▶ **Exercise aim**
Please set down each of the lines below once more, exactly, omitting all pictures.
******************************
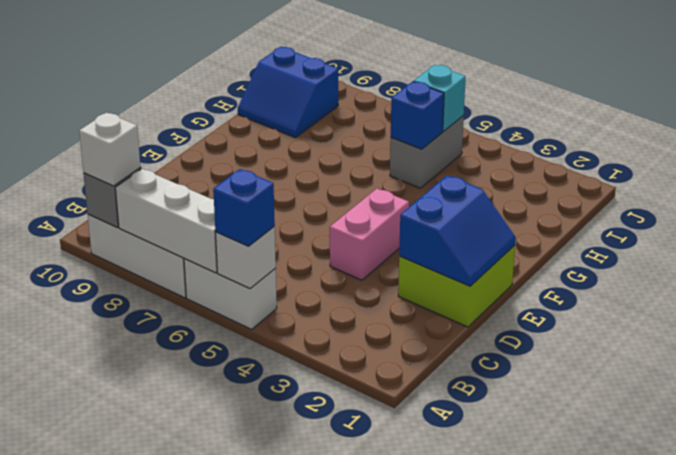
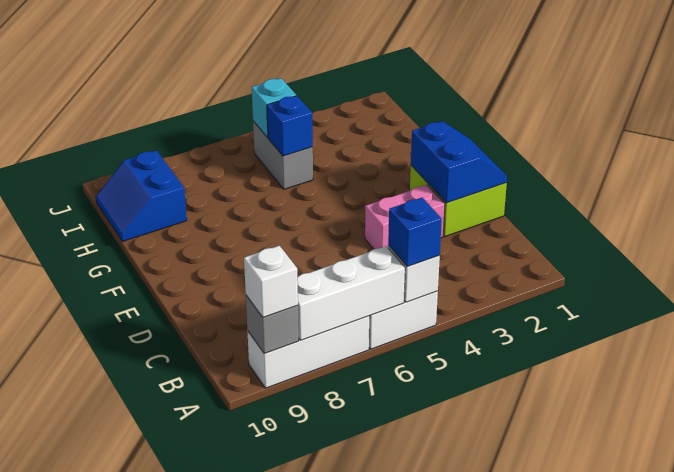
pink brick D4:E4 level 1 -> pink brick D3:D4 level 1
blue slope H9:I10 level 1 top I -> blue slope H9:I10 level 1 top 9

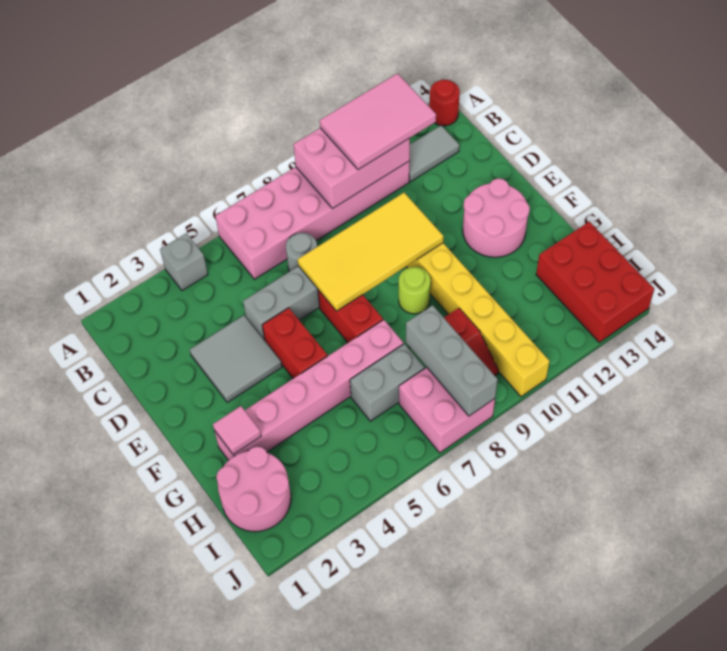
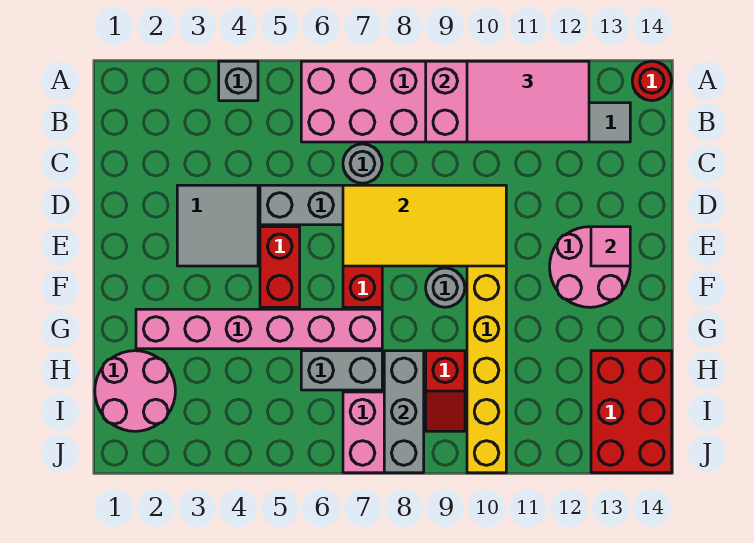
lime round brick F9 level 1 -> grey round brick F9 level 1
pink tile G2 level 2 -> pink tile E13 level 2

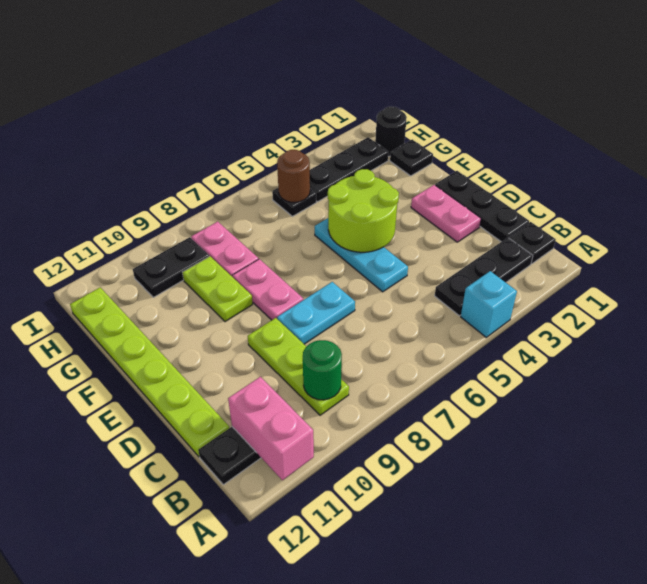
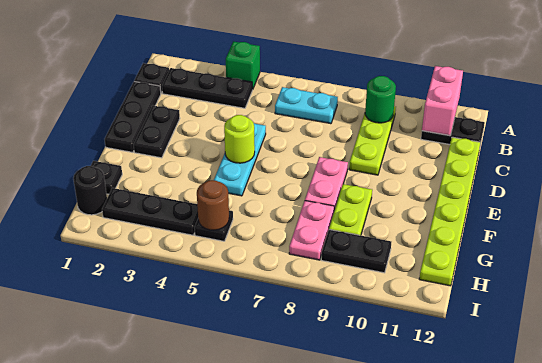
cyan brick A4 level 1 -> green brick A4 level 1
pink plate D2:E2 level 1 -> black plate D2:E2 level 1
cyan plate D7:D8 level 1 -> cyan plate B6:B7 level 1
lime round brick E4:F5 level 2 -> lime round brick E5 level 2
******************************
▶ **Task answer**
pink brick D4:E4 level 1 -> pink brick D3:D4 level 1
blue slope H9:I10 level 1 top I -> blue slope H9:I10 level 1 top 9

lime round brick F9 level 1 -> grey round brick F9 level 1
pink tile G2 level 2 -> pink tile E13 level 2

cyan brick A4 level 1 -> green brick A4 level 1
pink plate D2:E2 level 1 -> black plate D2:E2 level 1
cyan plate D7:D8 level 1 -> cyan plate B6:B7 level 1
lime round brick E4:F5 level 2 -> lime round brick E5 level 2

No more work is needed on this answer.